##### Information supplied #####

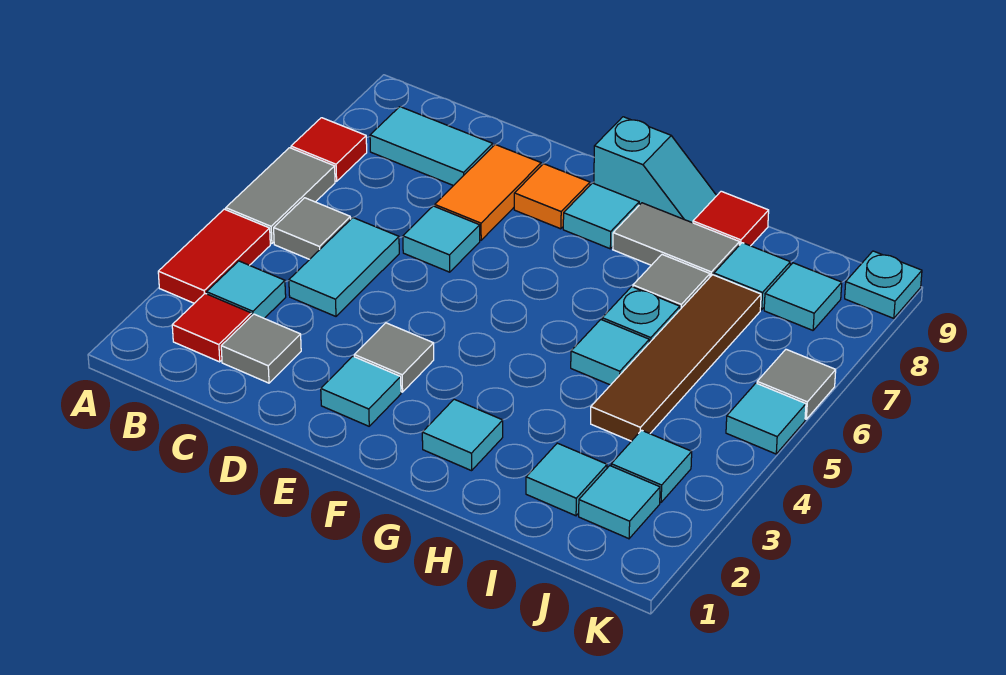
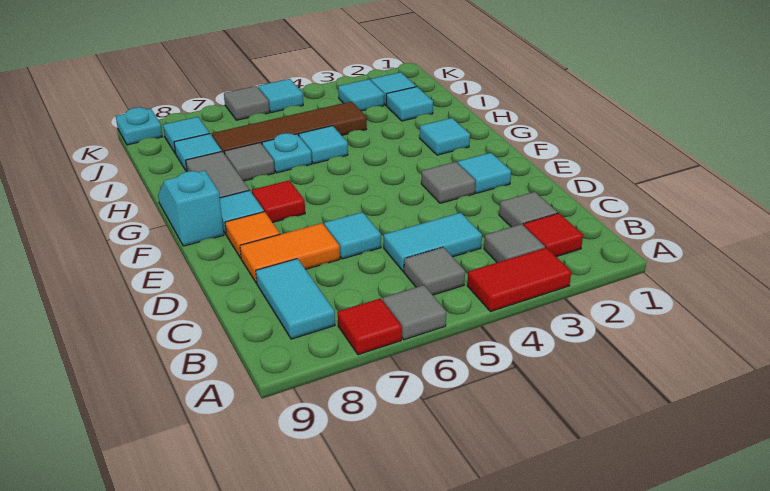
grey tile A5:A6 level 1 -> grey tile A6 level 1
cyan tile B3 level 1 -> grey tile B3 level 1
red tile H9 level 1 -> red tile F7 level 1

#####

Work task: In full and without changes, repeat the listing above, but not its pictures.

Result of the task:
grey tile A5:A6 level 1 -> grey tile A6 level 1
cyan tile B3 level 1 -> grey tile B3 level 1
red tile H9 level 1 -> red tile F7 level 1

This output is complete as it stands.